• Task requirements: Output the listing below in full, exactly as written.

• Exercise data:
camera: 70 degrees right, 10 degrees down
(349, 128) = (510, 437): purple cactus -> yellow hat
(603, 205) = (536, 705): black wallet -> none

• Reply to the task:
camera: 70 degrees right, 10 degrees down
(349, 128) = (510, 437): purple cactus -> yellow hat
(603, 205) = (536, 705): black wallet -> none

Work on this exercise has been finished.